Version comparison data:
________________
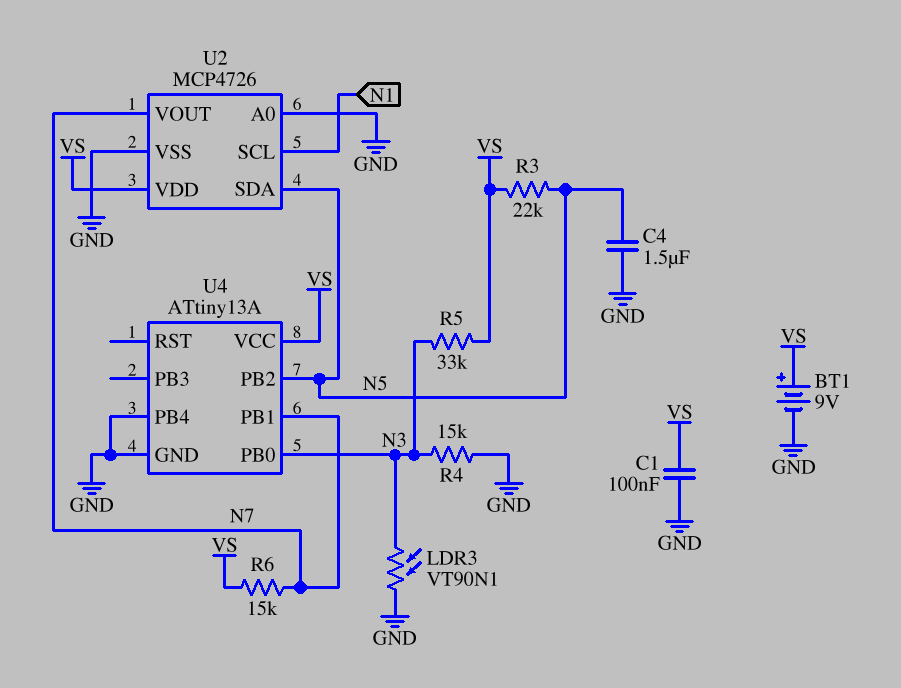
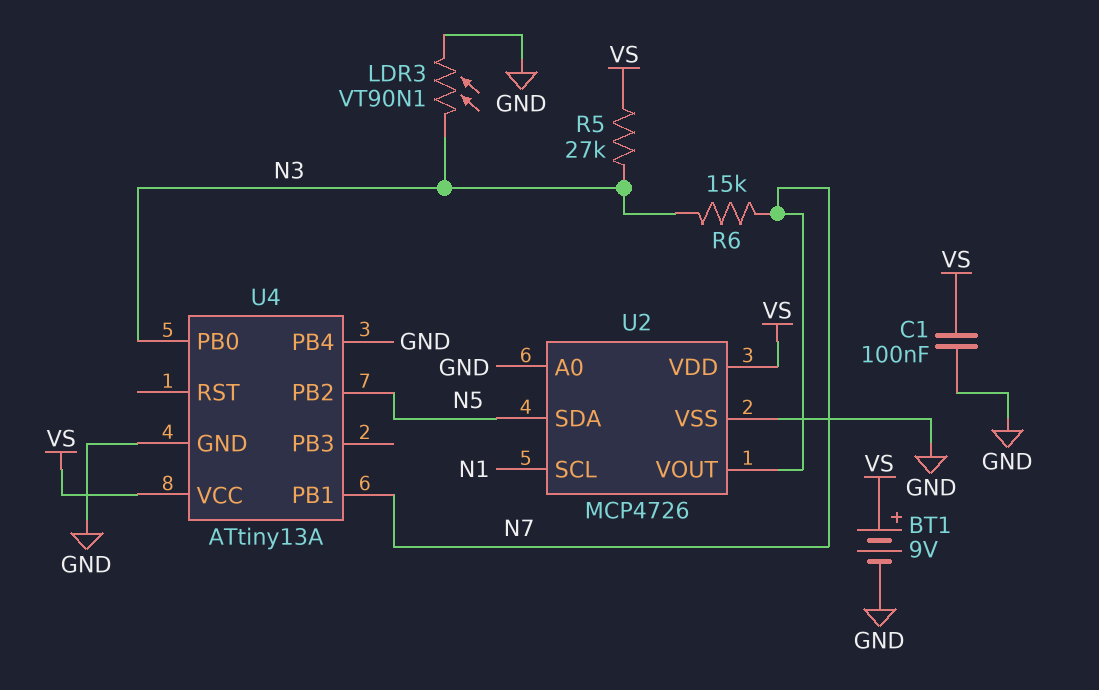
C4: 1.5uF (GND, N5) -> none
R3: 22k (N5, VS) -> none
R4: 15k (GND, N3) -> none
R5: 33k (N3, VS) -> 27k (N3, VS)
R6: 15k (N7, VS) -> 15k (N3, N7)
________________
**Your objective**
Give back every entry word for word, and drop the pictures as you go.

**Solution to this task**
C4: 1.5uF (GND, N5) -> none
R3: 22k (N5, VS) -> none
R4: 15k (GND, N3) -> none
R5: 33k (N3, VS) -> 27k (N3, VS)
R6: 15k (N7, VS) -> 15k (N3, N7)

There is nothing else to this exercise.